→ The problem: All lines from the one with "(290, 264) = (197, 222): grey" through the final line of the records below must be written out exactly, with no other text.

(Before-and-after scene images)
- Opening Delimiter -

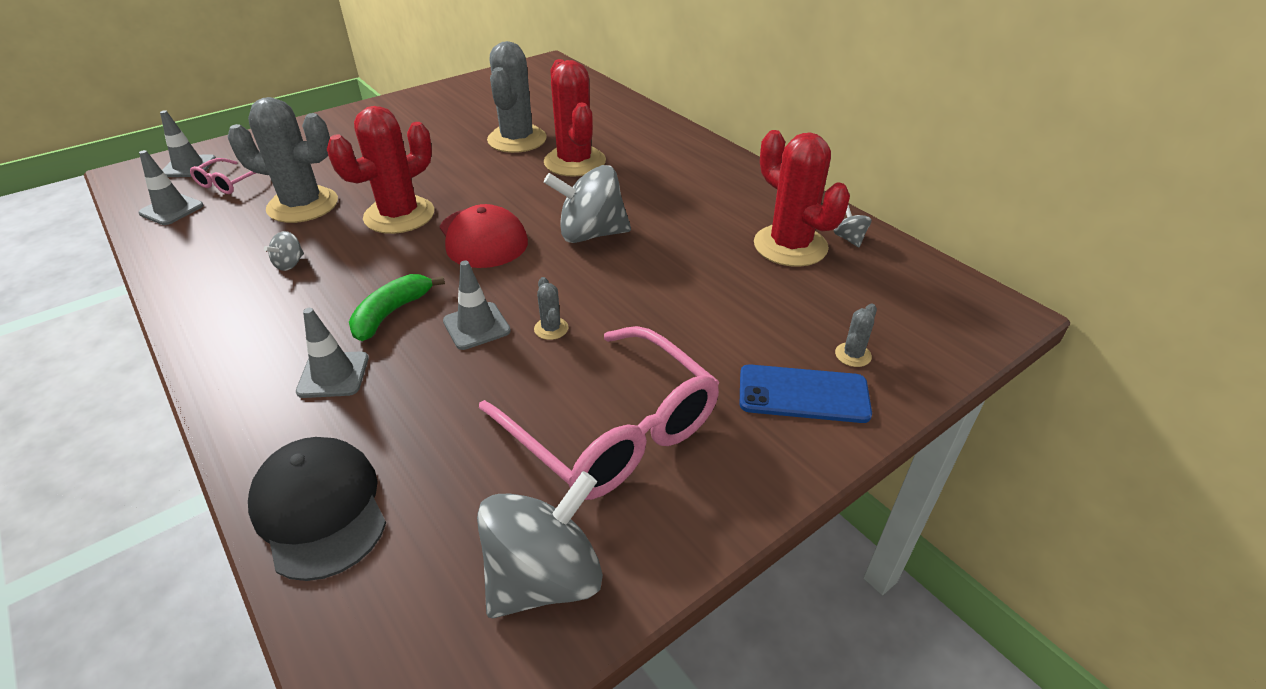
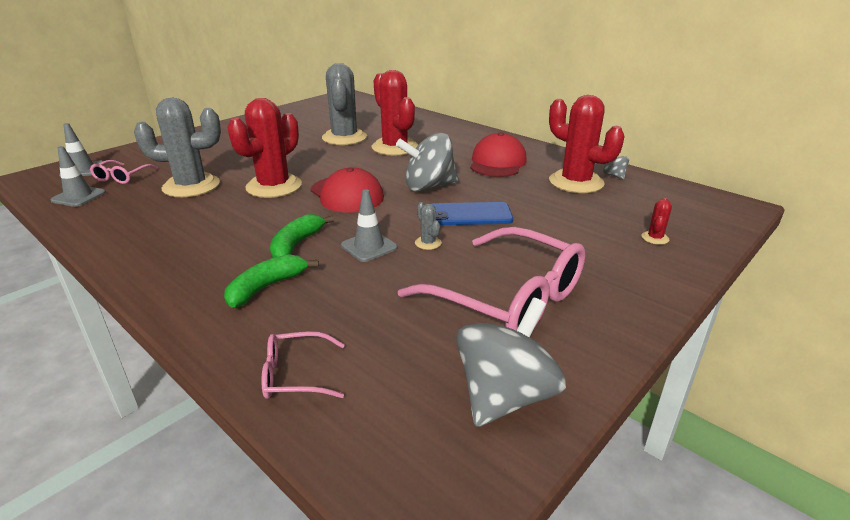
camera: 10 degrees left, 10 degrees down
(290, 264) = (197, 222): grey spinning top -> none
(320, 509) = (296, 375): black cap -> pink glasses
(333, 375) = (266, 287): grey traffic cone -> green banana
(699, 200) = (497, 162): none -> red cap
(803, 394) = (634, 263): blue phone -> blue phone (470, 215)
(853, 355) = (655, 238): grey cactus -> red cactus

- Closing Delimiter -

→ Reply:
(290, 264) = (197, 222): grey spinning top -> none
(320, 509) = (296, 375): black cap -> pink glasses
(333, 375) = (266, 287): grey traffic cone -> green banana
(699, 200) = (497, 162): none -> red cap
(803, 394) = (634, 263): blue phone -> blue phone (470, 215)
(853, 355) = (655, 238): grey cactus -> red cactus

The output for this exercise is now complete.